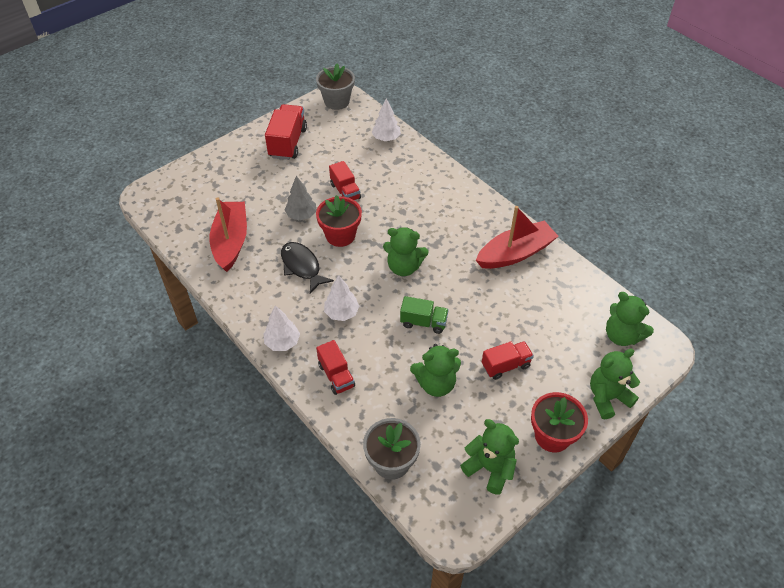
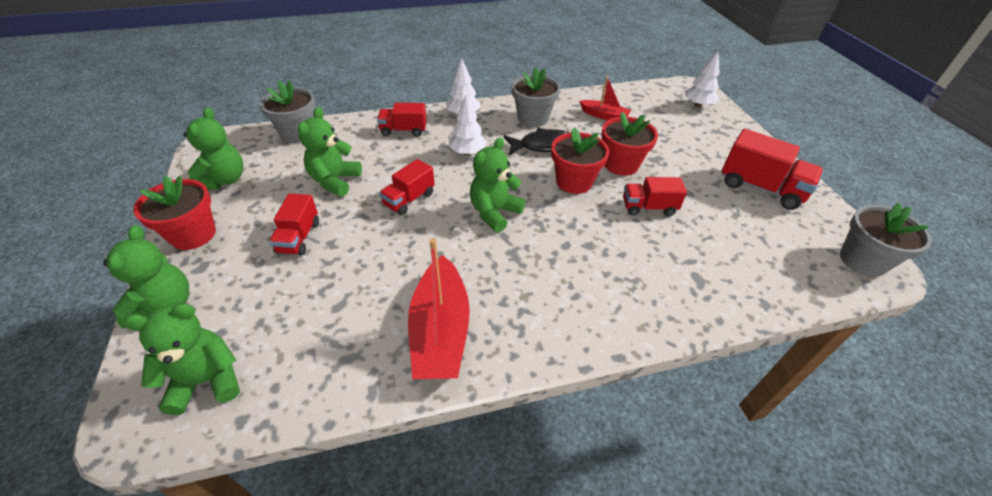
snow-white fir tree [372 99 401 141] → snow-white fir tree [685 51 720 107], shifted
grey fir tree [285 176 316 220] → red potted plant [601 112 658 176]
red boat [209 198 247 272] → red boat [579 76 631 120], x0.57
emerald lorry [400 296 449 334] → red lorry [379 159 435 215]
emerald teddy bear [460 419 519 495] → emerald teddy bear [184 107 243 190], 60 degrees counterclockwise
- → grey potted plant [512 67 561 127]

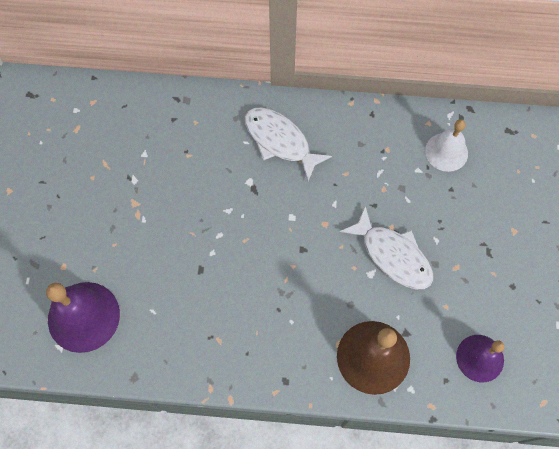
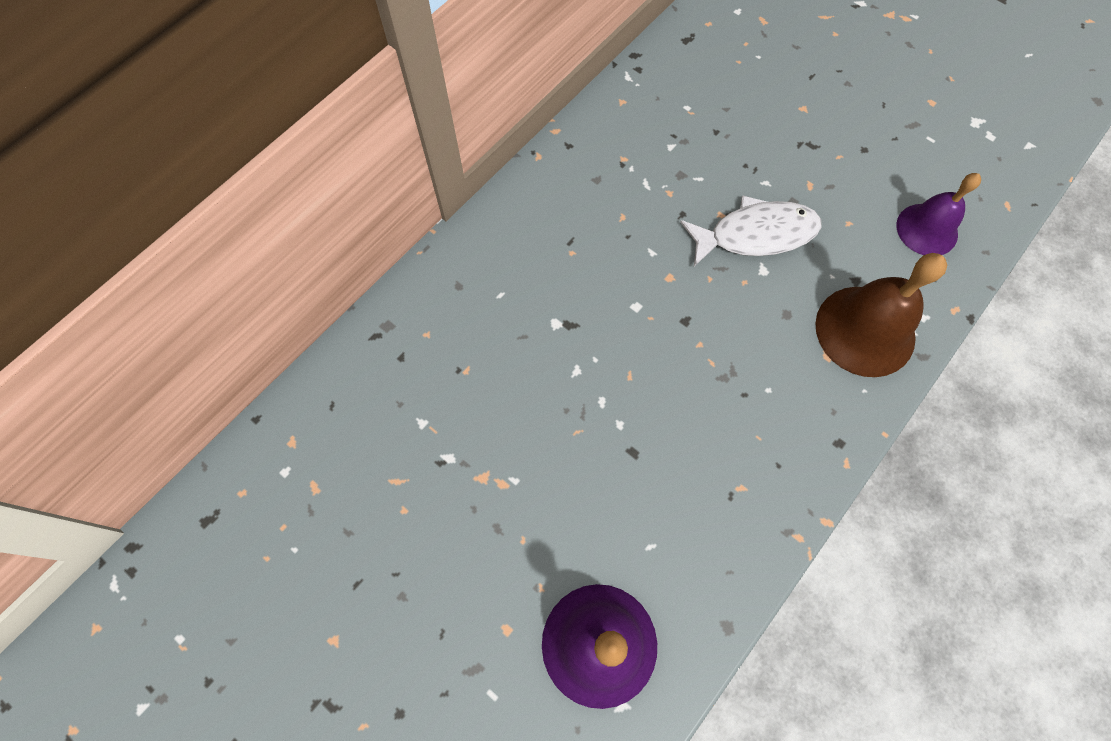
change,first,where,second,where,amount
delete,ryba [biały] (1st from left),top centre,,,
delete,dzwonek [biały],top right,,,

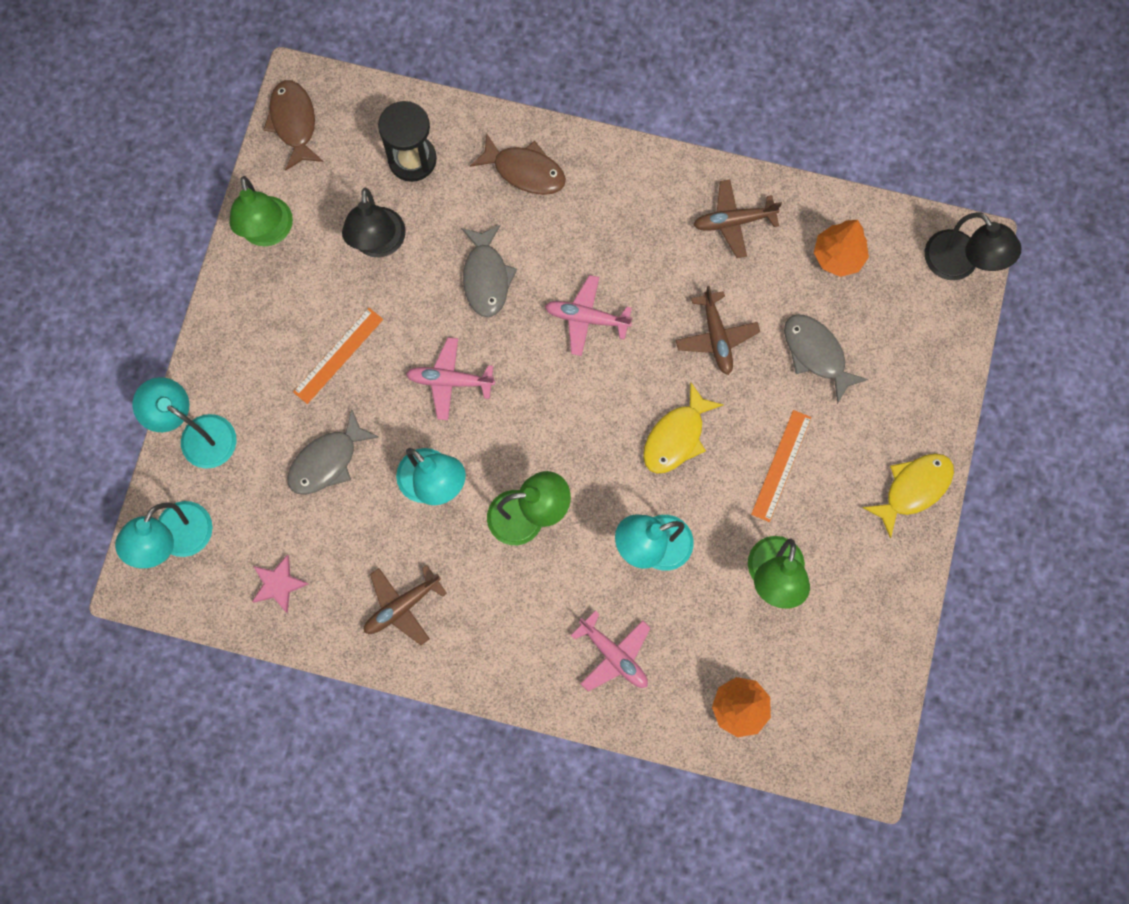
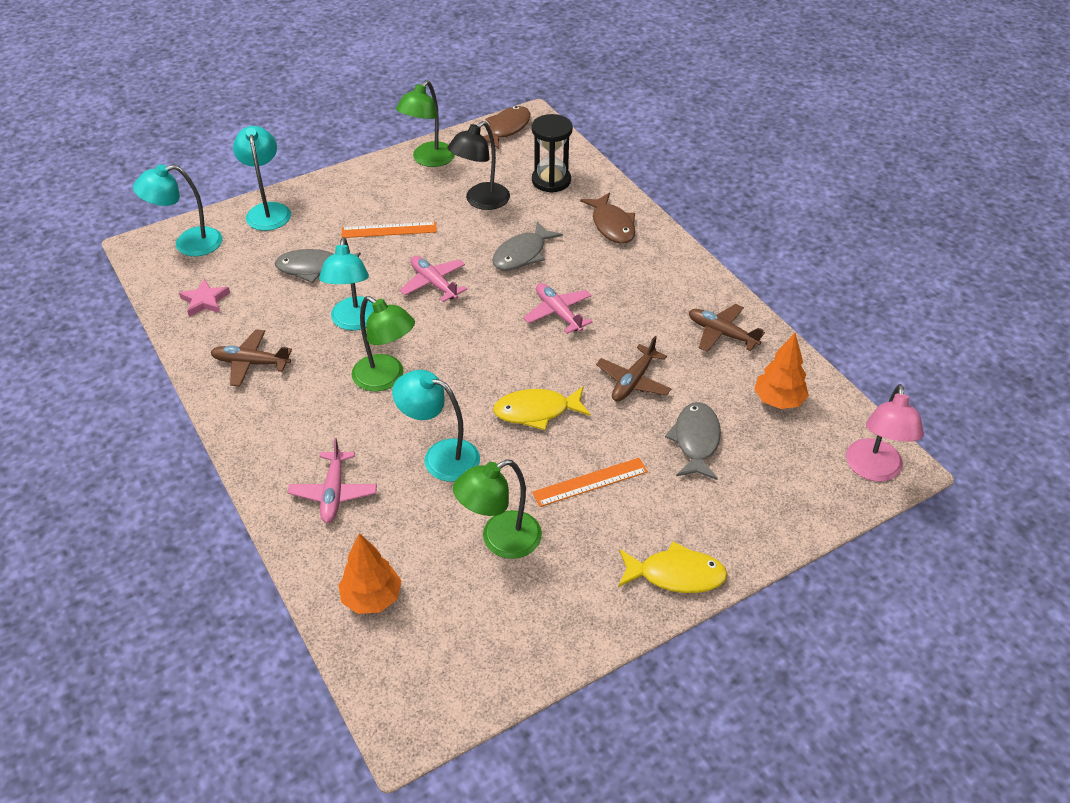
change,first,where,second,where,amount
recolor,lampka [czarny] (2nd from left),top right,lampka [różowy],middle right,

***

Problem requirements> Your answer must consist only of the lines from the one containing "delete,ryba [biały] (1st" through the end of the entries, restated word for word, with no pictures.

Result of this exercise>
delete,ryba [biały] (1st from left),top centre,,,
delete,dzwonek [biały],top right,,,

change,first,where,second,where,amount
recolor,lampka [czarny] (2nd from left),top right,lampka [różowy],middle right,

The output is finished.